◆ Goal of the exercise
Pictures aside, each entry has to be returned exactly as it stands.

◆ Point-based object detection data
◆ ◆ ◆ ◆ ◆
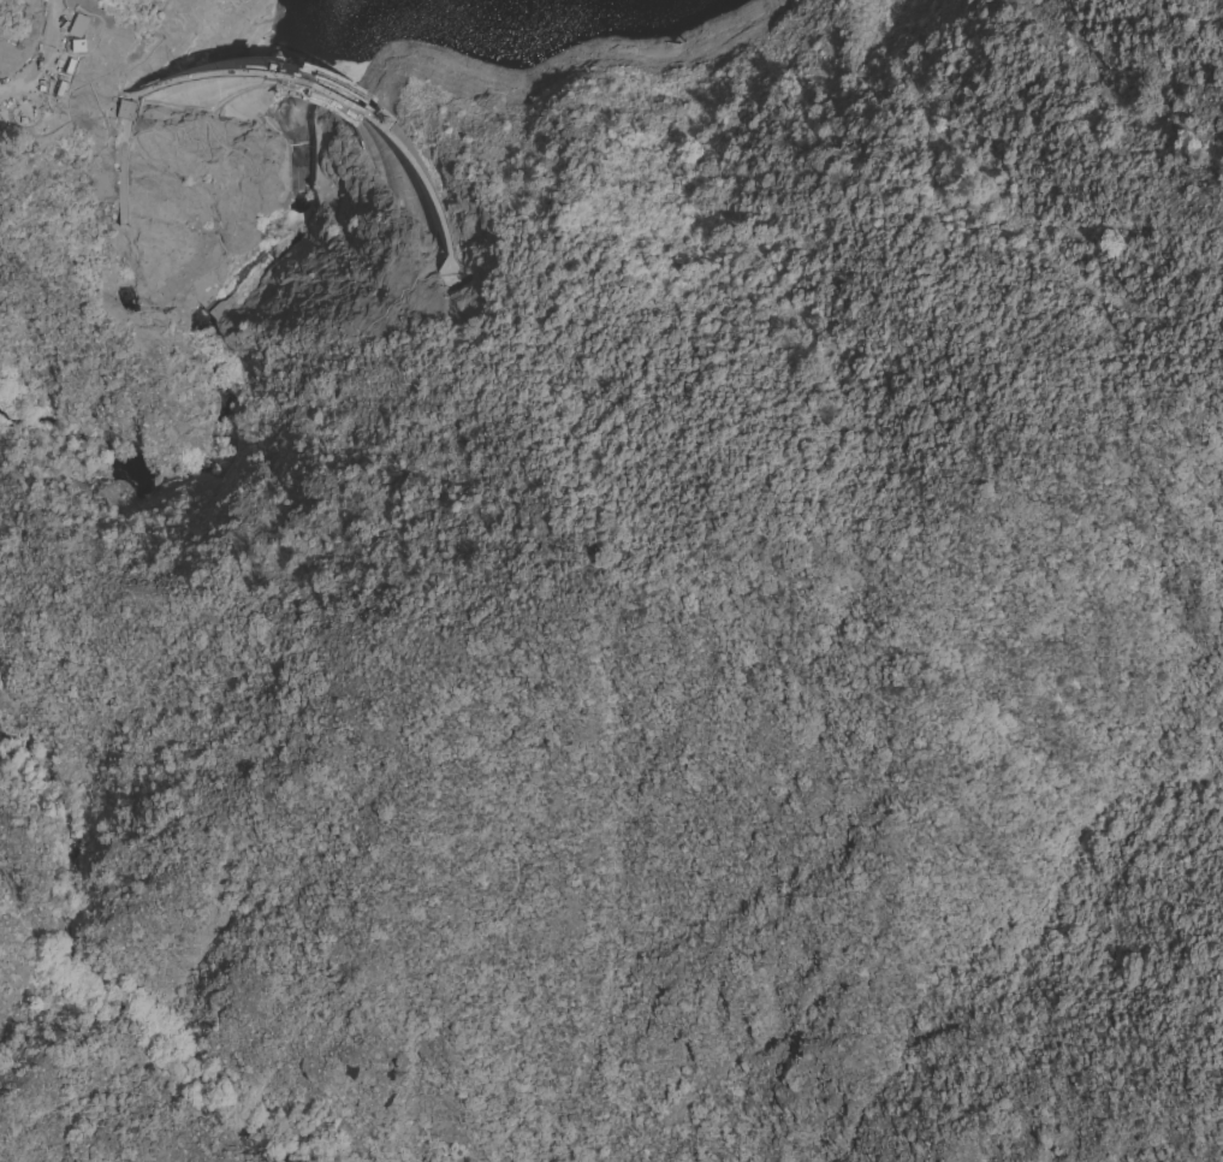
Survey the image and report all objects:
building: (76, 25)
building: (69, 27)
road: (46, 59)
dam: (340, 103)
building: (20, 106)
building: (125, 109)

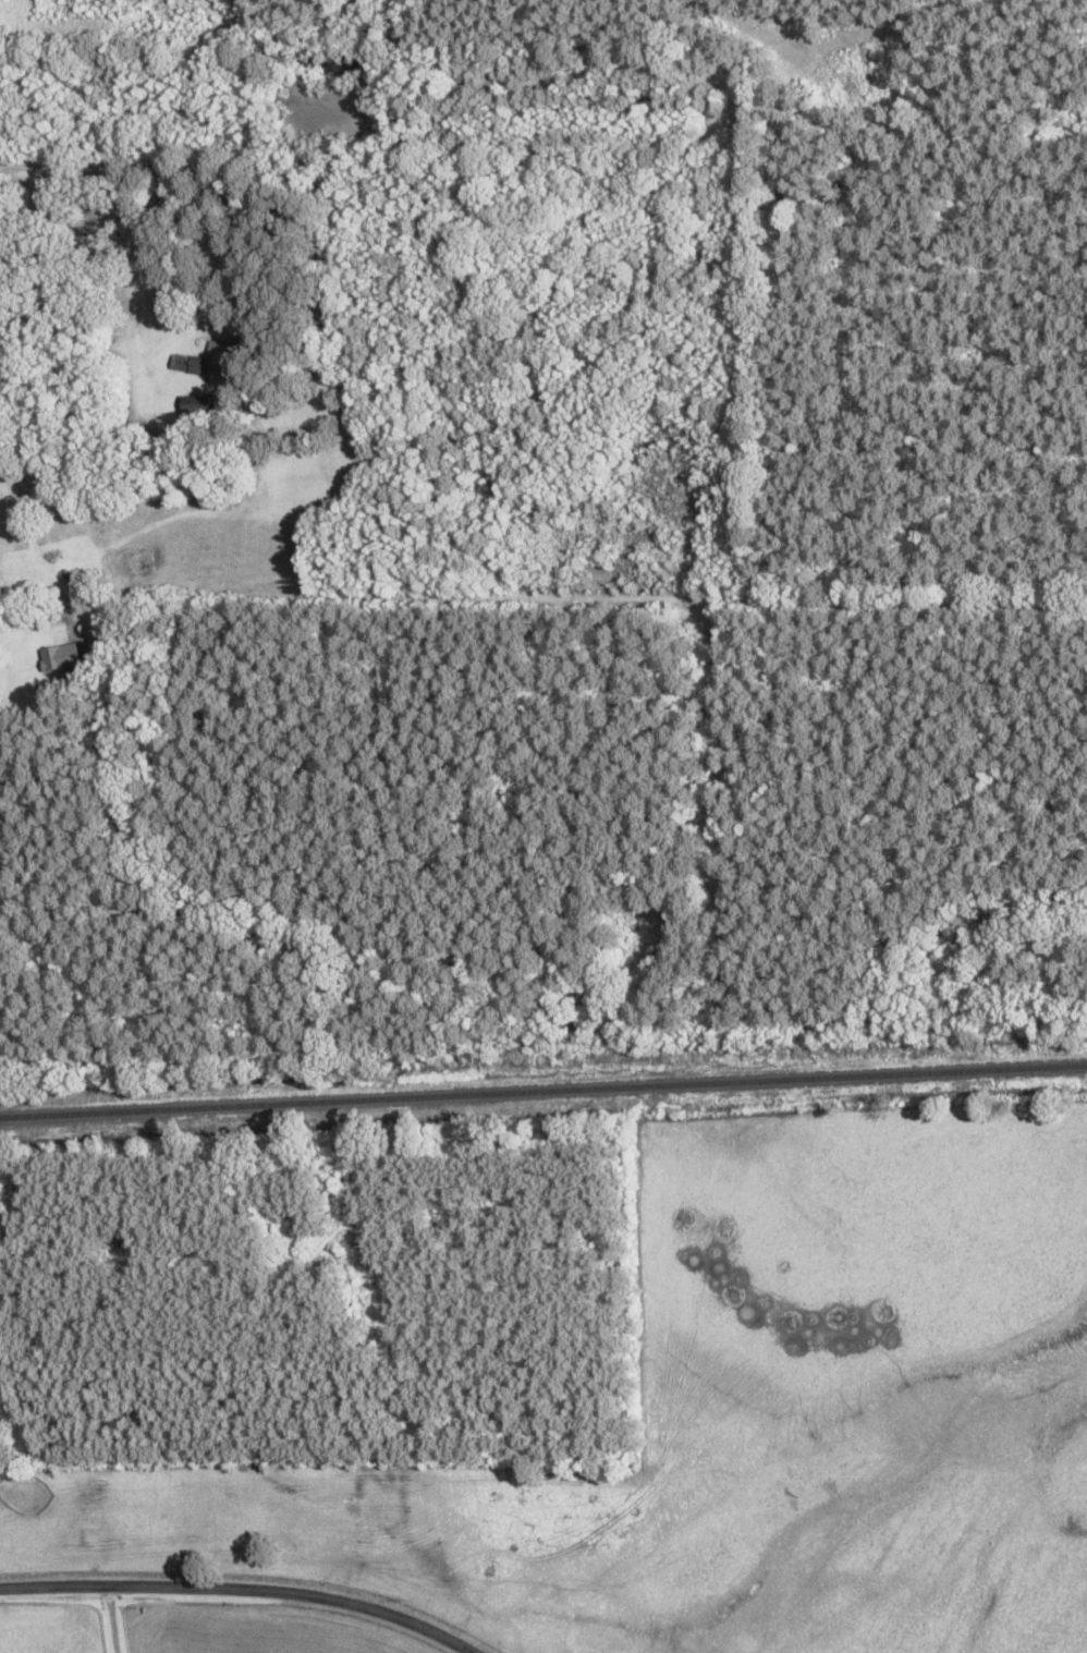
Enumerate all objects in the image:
◆ ◆ ◆ ◆ ◆
◆ Problem solution
Survey the image and report all objects:
building: (76, 25)
building: (69, 27)
road: (46, 59)
dam: (340, 103)
building: (20, 106)
building: (125, 109)

Enumerate all objects in the image:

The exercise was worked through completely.